* RECORDS FOR THIS EXERCISE

· · · · · · ·

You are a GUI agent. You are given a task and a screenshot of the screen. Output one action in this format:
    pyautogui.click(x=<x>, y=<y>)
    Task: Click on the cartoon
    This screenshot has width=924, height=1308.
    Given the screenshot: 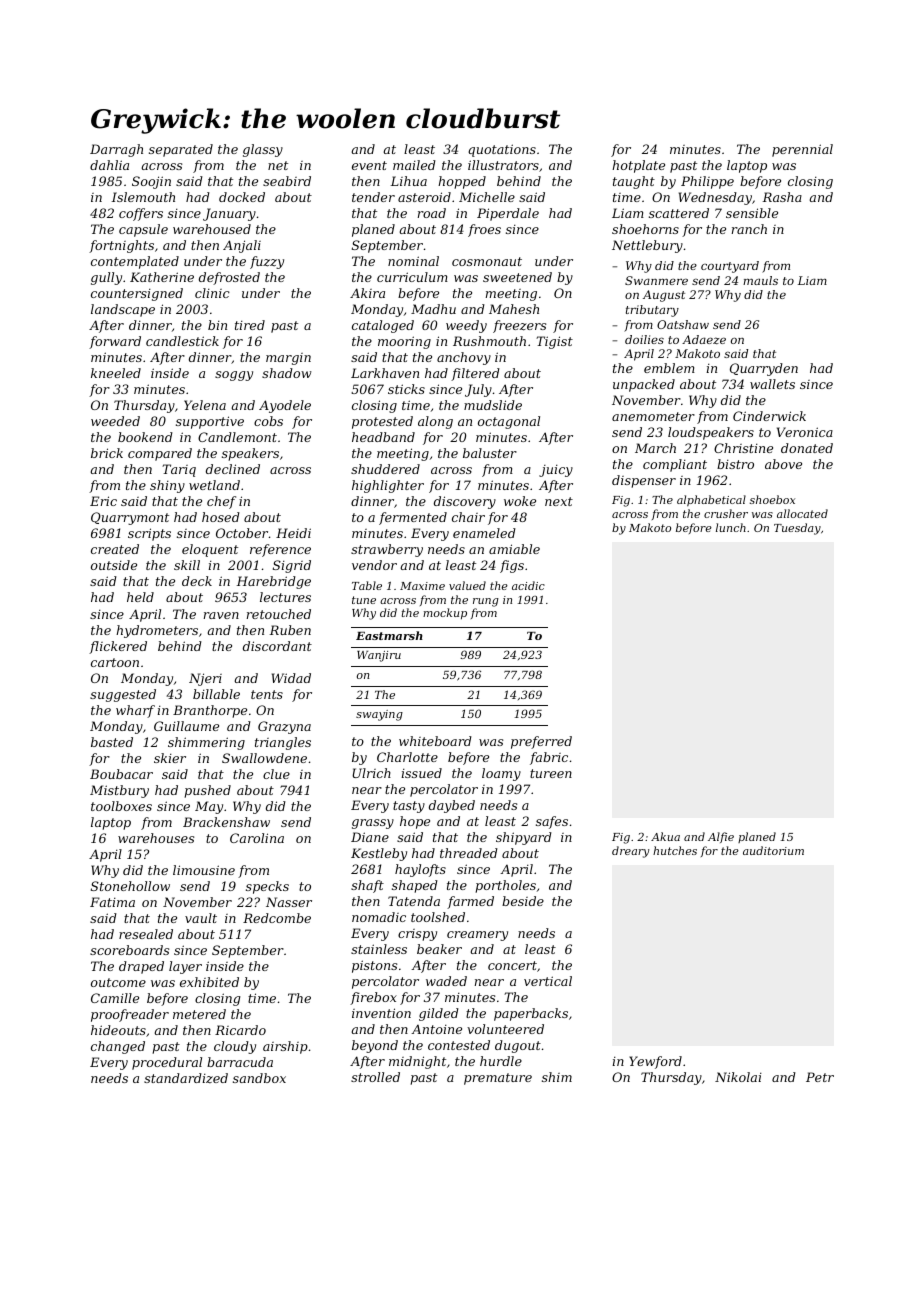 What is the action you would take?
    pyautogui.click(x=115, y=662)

· · · · · · ·

* GIVEN EXERCISE
Copy out the items word for word, from their first line through the line containing "This screenshot has", including both of those lines.

* RESPONSE TO THIS TASK
You are a GUI agent. You are given a task and a screenshot of the screen. Output one action in this format:
    pyautogui.click(x=<x>, y=<y>)
    Task: Click on the cartoon
    This screenshot has width=924, height=1308.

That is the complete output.